## [Records supplied]

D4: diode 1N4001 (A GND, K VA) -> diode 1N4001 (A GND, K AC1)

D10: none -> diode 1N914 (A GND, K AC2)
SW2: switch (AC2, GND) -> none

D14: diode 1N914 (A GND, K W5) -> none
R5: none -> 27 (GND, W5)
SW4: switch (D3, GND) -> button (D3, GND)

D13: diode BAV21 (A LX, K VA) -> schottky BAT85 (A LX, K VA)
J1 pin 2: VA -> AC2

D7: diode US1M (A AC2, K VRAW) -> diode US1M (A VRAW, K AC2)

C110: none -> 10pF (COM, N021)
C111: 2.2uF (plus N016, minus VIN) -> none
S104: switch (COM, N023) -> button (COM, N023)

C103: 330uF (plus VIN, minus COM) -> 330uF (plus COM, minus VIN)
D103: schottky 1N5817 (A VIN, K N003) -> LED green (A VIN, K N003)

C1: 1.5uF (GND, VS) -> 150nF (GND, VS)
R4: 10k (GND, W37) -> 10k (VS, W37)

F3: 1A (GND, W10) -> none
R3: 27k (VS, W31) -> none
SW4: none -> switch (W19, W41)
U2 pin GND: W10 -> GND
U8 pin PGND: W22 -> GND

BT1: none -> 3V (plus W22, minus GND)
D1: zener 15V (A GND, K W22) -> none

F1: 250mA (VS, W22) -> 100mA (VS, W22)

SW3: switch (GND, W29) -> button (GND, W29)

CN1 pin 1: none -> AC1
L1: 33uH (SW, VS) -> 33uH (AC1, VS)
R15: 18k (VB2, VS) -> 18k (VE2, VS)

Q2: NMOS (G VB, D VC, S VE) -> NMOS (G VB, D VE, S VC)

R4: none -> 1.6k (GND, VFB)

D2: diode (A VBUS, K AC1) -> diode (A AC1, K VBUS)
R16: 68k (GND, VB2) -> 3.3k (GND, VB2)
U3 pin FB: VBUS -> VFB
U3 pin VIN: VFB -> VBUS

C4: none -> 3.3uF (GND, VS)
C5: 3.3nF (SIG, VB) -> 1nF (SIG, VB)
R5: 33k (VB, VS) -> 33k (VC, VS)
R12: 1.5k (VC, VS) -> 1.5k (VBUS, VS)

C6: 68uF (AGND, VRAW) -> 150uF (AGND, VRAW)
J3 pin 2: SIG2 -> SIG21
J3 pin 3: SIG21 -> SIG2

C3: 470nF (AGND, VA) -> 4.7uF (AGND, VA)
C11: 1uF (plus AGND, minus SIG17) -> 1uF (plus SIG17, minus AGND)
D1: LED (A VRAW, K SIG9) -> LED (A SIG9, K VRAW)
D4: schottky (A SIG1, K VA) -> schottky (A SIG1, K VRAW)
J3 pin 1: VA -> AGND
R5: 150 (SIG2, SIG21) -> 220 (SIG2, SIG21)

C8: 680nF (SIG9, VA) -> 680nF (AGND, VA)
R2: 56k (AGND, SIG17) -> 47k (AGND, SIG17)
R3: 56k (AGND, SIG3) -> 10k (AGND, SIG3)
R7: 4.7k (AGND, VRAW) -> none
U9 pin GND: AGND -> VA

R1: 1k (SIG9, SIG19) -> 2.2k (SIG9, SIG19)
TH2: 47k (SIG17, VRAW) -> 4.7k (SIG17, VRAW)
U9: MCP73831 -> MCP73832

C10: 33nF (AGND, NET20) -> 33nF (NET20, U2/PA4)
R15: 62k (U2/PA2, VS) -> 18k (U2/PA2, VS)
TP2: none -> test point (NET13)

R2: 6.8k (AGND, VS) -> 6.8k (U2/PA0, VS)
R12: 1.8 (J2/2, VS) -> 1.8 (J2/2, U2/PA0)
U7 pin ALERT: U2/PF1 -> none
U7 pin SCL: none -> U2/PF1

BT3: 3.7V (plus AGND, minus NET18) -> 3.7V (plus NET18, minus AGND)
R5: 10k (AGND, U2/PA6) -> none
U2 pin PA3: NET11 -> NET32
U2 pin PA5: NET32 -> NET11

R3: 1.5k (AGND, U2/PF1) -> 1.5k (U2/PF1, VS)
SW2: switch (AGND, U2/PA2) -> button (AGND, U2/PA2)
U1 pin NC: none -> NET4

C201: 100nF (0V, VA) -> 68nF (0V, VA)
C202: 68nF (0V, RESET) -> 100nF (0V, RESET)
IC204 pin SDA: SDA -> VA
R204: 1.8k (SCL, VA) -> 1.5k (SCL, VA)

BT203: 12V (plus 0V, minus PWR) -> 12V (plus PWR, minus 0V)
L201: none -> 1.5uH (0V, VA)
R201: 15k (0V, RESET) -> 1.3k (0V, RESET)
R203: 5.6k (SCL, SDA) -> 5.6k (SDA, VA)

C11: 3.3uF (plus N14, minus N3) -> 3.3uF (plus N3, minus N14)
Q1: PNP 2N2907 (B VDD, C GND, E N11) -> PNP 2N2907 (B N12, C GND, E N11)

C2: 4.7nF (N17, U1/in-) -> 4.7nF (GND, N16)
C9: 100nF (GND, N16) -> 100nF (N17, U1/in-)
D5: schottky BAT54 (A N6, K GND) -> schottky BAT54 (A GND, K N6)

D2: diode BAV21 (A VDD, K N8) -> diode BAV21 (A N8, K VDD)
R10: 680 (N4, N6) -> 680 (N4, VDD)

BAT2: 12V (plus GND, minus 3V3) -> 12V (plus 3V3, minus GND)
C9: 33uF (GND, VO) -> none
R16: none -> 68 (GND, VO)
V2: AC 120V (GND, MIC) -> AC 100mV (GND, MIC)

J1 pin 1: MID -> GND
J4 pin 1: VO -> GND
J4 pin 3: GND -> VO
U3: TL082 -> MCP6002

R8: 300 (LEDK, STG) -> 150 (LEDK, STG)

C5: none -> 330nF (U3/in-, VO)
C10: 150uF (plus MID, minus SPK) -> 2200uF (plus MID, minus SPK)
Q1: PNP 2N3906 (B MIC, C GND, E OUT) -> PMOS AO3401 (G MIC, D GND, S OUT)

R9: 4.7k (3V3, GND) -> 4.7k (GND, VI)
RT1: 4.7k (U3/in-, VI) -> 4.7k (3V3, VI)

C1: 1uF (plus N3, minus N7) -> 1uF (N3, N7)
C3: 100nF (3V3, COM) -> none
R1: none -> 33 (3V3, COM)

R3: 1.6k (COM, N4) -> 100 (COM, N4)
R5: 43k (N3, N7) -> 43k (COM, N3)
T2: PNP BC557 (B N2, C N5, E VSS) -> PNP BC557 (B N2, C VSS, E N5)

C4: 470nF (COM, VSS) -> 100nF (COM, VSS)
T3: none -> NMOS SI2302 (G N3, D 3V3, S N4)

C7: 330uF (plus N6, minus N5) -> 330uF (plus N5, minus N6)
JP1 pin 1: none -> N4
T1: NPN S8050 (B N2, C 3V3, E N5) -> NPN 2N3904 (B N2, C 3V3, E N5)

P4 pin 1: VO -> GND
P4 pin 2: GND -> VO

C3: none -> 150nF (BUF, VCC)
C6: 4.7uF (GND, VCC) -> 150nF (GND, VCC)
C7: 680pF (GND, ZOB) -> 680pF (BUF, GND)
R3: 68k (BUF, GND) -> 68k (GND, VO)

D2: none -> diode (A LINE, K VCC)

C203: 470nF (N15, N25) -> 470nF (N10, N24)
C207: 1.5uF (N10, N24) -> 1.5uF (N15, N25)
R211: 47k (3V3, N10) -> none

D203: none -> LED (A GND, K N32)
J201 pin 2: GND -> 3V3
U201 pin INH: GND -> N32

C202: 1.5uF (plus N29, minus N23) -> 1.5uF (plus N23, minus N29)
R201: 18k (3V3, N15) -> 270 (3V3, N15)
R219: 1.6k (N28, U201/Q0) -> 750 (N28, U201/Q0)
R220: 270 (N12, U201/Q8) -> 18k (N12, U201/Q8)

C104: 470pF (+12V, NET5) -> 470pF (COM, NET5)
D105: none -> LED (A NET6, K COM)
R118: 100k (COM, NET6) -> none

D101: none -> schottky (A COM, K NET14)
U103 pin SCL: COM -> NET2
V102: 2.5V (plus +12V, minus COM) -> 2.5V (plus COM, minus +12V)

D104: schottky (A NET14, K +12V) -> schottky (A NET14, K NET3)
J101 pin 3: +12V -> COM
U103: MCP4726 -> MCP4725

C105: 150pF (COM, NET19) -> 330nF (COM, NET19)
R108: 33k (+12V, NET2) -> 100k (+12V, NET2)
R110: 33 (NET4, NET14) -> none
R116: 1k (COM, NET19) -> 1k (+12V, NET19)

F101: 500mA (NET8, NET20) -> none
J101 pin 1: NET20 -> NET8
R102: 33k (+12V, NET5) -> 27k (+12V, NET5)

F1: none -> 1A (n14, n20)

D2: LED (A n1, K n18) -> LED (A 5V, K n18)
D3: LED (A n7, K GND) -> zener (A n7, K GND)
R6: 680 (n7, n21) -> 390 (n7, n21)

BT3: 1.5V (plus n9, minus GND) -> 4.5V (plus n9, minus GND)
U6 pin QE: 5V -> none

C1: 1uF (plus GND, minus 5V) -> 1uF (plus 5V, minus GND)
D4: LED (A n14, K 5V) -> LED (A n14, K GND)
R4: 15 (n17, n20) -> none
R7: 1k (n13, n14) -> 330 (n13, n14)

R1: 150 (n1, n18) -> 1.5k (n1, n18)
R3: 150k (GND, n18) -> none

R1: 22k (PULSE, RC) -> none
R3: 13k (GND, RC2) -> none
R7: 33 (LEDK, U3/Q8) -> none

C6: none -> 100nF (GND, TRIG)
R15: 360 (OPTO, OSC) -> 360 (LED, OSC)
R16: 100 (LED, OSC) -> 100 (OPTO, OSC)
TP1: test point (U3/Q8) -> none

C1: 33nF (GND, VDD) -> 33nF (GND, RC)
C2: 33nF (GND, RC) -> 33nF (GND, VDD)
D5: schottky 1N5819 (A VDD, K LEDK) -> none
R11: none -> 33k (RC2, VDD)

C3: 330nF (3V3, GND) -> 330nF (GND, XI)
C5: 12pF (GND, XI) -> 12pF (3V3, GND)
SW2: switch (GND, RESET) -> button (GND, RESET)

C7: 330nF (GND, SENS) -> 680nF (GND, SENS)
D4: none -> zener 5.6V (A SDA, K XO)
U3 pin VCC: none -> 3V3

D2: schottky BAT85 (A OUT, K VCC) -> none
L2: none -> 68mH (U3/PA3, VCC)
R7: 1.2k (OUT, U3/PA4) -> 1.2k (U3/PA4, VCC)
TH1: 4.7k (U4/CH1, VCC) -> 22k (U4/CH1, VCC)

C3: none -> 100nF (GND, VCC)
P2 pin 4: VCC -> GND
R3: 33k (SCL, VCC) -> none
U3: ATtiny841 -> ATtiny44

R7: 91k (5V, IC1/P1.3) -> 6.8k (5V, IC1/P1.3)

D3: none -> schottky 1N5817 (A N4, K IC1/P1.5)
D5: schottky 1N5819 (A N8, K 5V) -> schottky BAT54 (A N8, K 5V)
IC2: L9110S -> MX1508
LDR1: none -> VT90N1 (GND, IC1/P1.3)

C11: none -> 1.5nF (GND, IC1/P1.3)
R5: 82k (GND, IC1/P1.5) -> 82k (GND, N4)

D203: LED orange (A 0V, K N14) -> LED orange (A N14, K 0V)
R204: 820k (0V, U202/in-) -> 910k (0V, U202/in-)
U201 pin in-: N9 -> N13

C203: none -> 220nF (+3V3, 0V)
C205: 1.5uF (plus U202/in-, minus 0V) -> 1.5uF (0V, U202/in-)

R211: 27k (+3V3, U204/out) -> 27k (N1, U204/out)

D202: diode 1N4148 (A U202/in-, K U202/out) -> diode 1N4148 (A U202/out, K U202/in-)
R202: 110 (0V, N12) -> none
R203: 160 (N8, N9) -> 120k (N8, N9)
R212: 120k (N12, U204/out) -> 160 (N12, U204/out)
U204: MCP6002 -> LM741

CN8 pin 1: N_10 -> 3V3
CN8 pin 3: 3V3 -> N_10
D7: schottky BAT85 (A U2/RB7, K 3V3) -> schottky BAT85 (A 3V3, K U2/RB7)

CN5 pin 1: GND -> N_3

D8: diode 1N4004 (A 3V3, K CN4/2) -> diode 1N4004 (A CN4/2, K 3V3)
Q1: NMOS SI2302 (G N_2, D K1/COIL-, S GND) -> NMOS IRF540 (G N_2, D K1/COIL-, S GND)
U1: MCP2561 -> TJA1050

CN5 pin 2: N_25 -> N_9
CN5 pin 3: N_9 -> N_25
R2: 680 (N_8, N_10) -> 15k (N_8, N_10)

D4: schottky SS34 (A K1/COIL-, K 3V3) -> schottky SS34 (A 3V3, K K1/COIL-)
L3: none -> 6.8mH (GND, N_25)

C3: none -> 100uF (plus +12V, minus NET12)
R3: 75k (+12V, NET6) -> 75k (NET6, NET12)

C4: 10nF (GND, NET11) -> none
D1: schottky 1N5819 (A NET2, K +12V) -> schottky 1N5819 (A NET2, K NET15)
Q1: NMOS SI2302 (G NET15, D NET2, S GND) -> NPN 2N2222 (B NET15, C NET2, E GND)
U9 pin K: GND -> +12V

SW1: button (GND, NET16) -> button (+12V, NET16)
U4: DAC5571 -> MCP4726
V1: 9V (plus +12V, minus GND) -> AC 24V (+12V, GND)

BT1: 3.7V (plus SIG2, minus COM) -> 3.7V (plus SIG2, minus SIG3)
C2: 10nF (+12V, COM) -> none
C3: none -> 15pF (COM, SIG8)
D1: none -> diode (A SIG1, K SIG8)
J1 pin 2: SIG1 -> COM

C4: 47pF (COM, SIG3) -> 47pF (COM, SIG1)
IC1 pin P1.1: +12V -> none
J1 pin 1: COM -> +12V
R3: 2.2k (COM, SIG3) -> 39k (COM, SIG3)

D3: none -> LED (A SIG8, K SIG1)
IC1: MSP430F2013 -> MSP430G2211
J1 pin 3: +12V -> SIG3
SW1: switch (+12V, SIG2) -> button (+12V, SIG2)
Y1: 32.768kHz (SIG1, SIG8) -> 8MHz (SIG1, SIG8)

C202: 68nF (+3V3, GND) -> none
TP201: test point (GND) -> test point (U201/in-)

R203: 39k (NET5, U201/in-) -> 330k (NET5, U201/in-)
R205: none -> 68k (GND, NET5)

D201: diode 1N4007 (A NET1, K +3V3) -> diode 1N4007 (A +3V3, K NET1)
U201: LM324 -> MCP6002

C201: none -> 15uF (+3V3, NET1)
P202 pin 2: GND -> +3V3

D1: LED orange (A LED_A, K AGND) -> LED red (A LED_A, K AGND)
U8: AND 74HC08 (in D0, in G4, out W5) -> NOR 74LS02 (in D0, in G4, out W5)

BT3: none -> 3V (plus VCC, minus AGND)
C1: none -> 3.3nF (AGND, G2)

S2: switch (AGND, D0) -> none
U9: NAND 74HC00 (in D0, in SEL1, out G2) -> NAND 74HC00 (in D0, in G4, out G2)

## [What to work on]
Exactly the lines above from the one with "R10: 680 (N4, N6) -> 680 (N4, VDD)" to the one with "C3: 100nF (3V3, COM) -> none", both included, are to be quoted; leave the rest out.

## [Answer area]
R10: 680 (N4, N6) -> 680 (N4, VDD)

BAT2: 12V (plus GND, minus 3V3) -> 12V (plus 3V3, minus GND)
C9: 33uF (GND, VO) -> none
R16: none -> 68 (GND, VO)
V2: AC 120V (GND, MIC) -> AC 100mV (GND, MIC)

J1 pin 1: MID -> GND
J4 pin 1: VO -> GND
J4 pin 3: GND -> VO
U3: TL082 -> MCP6002

R8: 300 (LEDK, STG) -> 150 (LEDK, STG)

C5: none -> 330nF (U3/in-, VO)
C10: 150uF (plus MID, minus SPK) -> 2200uF (plus MID, minus SPK)
Q1: PNP 2N3906 (B MIC, C GND, E OUT) -> PMOS AO3401 (G MIC, D GND, S OUT)

R9: 4.7k (3V3, GND) -> 4.7k (GND, VI)
RT1: 4.7k (U3/in-, VI) -> 4.7k (3V3, VI)

C1: 1uF (plus N3, minus N7) -> 1uF (N3, N7)
C3: 100nF (3V3, COM) -> none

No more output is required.